Supplied records ▸
▼

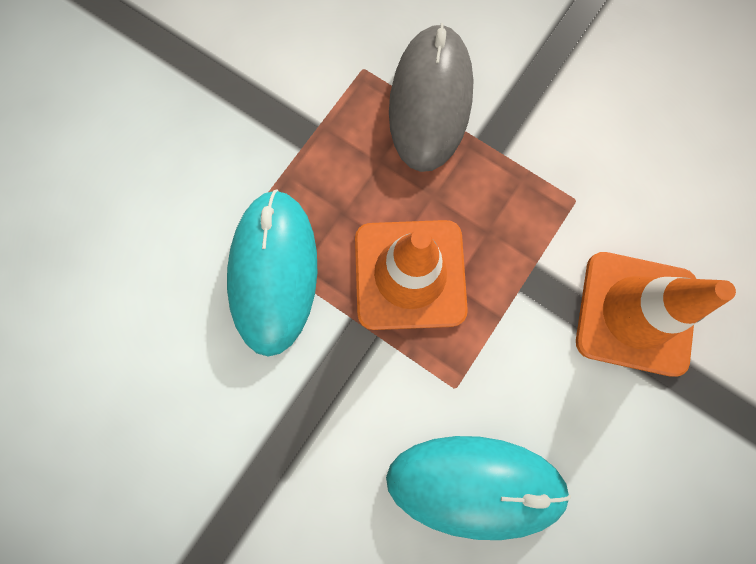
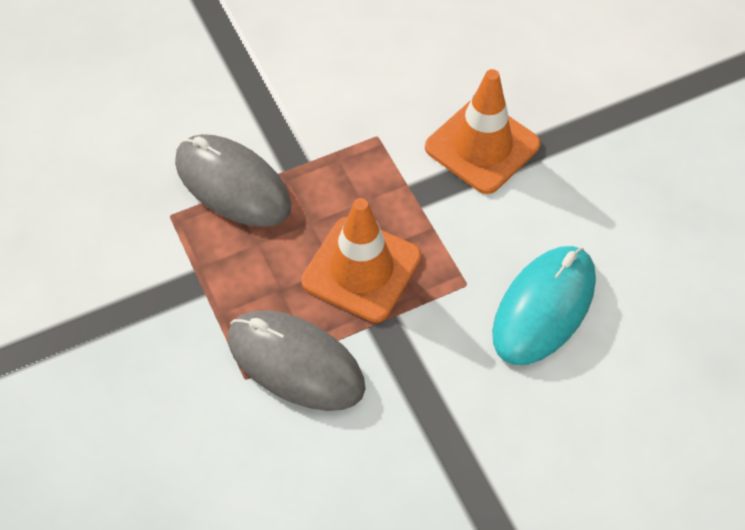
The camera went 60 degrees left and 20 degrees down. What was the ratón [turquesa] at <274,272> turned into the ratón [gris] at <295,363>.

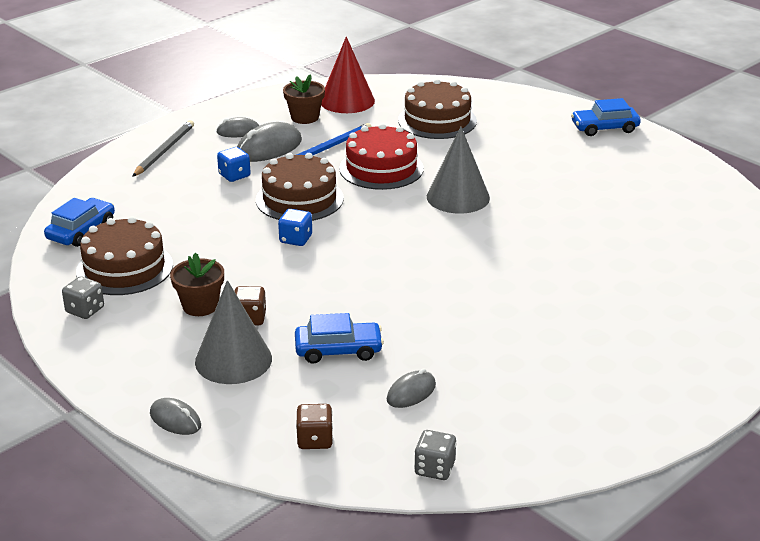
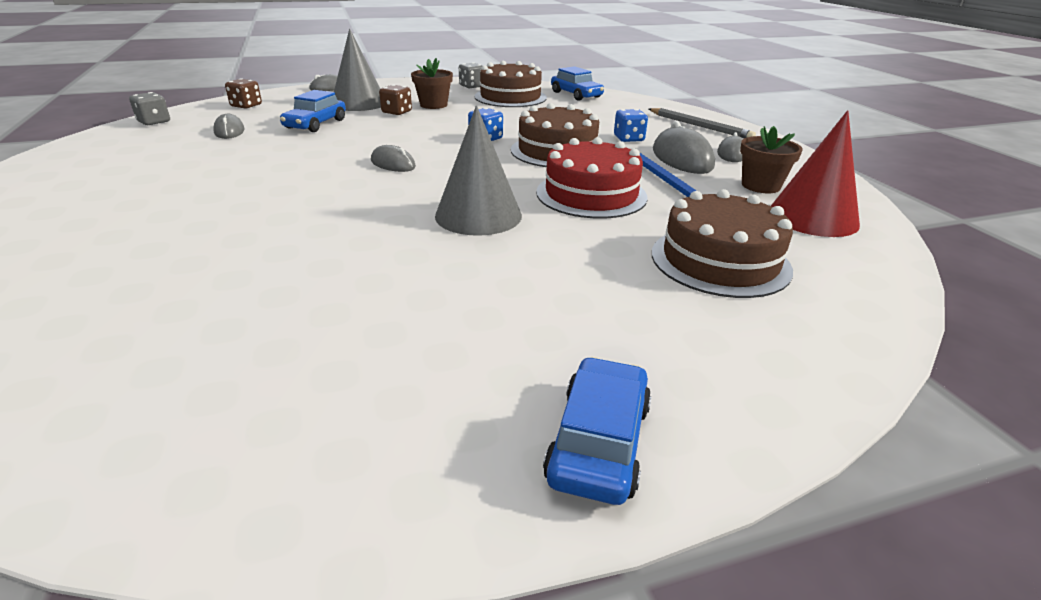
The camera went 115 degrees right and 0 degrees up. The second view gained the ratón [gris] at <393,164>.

▲
▼

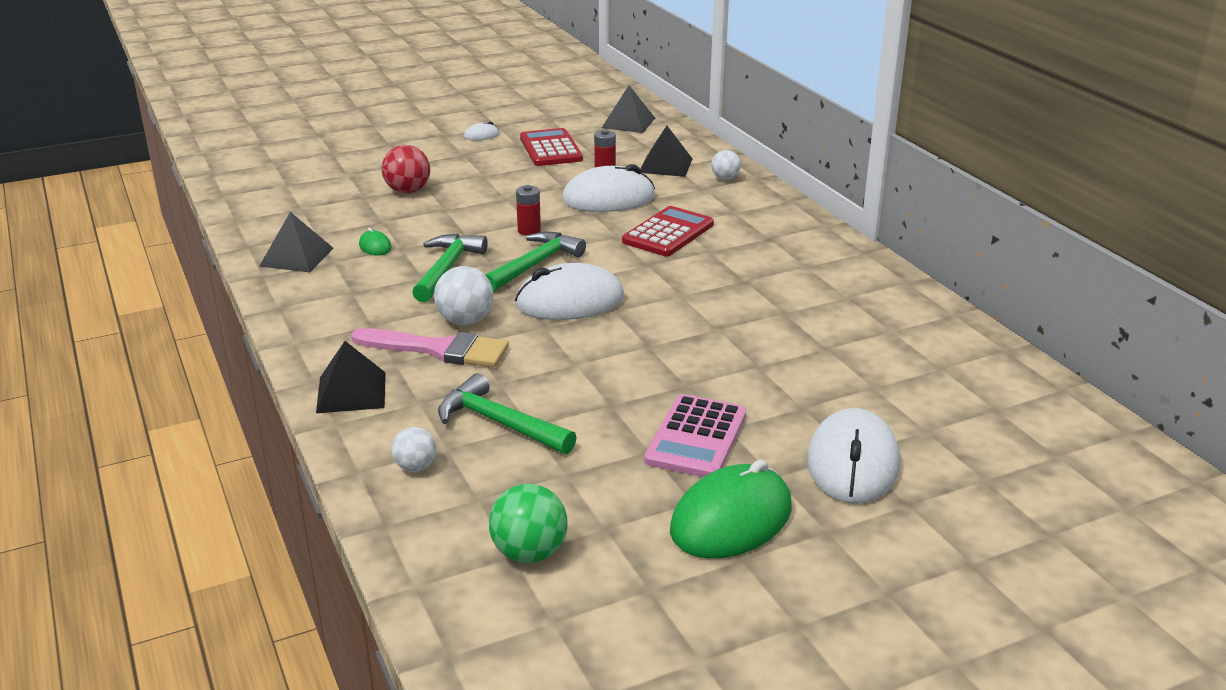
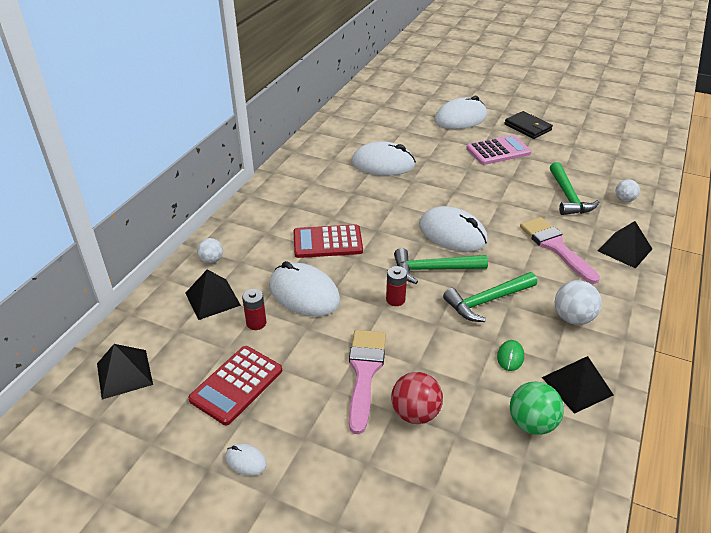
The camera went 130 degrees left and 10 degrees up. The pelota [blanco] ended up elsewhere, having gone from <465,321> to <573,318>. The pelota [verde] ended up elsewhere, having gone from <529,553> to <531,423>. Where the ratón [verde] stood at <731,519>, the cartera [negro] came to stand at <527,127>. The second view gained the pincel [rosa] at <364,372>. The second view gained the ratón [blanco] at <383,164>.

▲

Every line above between the one containing "The camera went 60" and the one containing "The camera went 115", those two included, is to be printed exactly. No pictures go into the copy.

Expected output ▸
The camera went 60 degrees left and 20 degrees down. What was the ratón [turquesa] at <274,272> turned into the ratón [gris] at <295,363>.

The camera went 115 degrees right and 0 degrees up. The second view gained the ratón [gris] at <393,164>.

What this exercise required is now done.